▶ **WHAT TO DO**
Rewrite each of the items below, putting "anticlockwise" wherever "counterclockwise" appears and keeping every other word and number unchanged.

****************

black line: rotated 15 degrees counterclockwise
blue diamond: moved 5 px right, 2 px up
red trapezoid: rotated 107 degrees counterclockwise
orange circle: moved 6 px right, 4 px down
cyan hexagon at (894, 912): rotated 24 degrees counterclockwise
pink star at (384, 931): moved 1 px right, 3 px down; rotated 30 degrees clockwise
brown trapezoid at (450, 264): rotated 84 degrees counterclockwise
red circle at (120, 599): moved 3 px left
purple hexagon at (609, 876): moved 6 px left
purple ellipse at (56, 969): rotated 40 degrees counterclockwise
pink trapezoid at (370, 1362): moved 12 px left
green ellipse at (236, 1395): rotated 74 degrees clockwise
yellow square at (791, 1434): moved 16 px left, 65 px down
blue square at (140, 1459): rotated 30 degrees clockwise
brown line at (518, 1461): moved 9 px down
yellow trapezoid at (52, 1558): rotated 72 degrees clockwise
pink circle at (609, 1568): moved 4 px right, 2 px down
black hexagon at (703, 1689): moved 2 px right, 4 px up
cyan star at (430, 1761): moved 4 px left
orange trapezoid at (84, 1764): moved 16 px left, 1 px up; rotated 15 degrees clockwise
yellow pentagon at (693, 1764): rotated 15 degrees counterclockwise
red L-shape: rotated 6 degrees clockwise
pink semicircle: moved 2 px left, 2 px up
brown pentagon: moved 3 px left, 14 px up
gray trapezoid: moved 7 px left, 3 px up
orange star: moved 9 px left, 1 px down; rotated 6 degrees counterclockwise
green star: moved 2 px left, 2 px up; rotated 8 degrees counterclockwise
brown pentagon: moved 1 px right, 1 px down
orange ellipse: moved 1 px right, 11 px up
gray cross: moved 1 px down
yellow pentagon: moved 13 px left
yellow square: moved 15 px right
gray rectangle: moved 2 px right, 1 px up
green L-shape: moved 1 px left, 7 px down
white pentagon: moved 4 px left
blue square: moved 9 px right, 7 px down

****************

▶ **THE COMPLETED TASK**
black line: rotated 15 degrees anticlockwise
blue diamond: moved 5 px right, 2 px up
red trapezoid: rotated 107 degrees anticlockwise
orange circle: moved 6 px right, 4 px down
cyan hexagon at (894, 912): rotated 24 degrees anticlockwise
pink star at (384, 931): moved 1 px right, 3 px down; rotated 30 degrees clockwise
brown trapezoid at (450, 264): rotated 84 degrees anticlockwise
red circle at (120, 599): moved 3 px left
purple hexagon at (609, 876): moved 6 px left
purple ellipse at (56, 969): rotated 40 degrees anticlockwise
pink trapezoid at (370, 1362): moved 12 px left
green ellipse at (236, 1395): rotated 74 degrees clockwise
yellow square at (791, 1434): moved 16 px left, 65 px down
blue square at (140, 1459): rotated 30 degrees clockwise
brown line at (518, 1461): moved 9 px down
yellow trapezoid at (52, 1558): rotated 72 degrees clockwise
pink circle at (609, 1568): moved 4 px right, 2 px down
black hexagon at (703, 1689): moved 2 px right, 4 px up
cyan star at (430, 1761): moved 4 px left
orange trapezoid at (84, 1764): moved 16 px left, 1 px up; rotated 15 degrees clockwise
yellow pentagon at (693, 1764): rotated 15 degrees anticlockwise
red L-shape: rotated 6 degrees clockwise
pink semicircle: moved 2 px left, 2 px up
brown pentagon: moved 3 px left, 14 px up
gray trapezoid: moved 7 px left, 3 px up
orange star: moved 9 px left, 1 px down; rotated 6 degrees anticlockwise
green star: moved 2 px left, 2 px up; rotated 8 degrees anticlockwise
brown pentagon: moved 1 px right, 1 px down
orange ellipse: moved 1 px right, 11 px up
gray cross: moved 1 px down
yellow pentagon: moved 13 px left
yellow square: moved 15 px right
gray rectangle: moved 2 px right, 1 px up
green L-shape: moved 1 px left, 7 px down
white pentagon: moved 4 px left
blue square: moved 9 px right, 7 px down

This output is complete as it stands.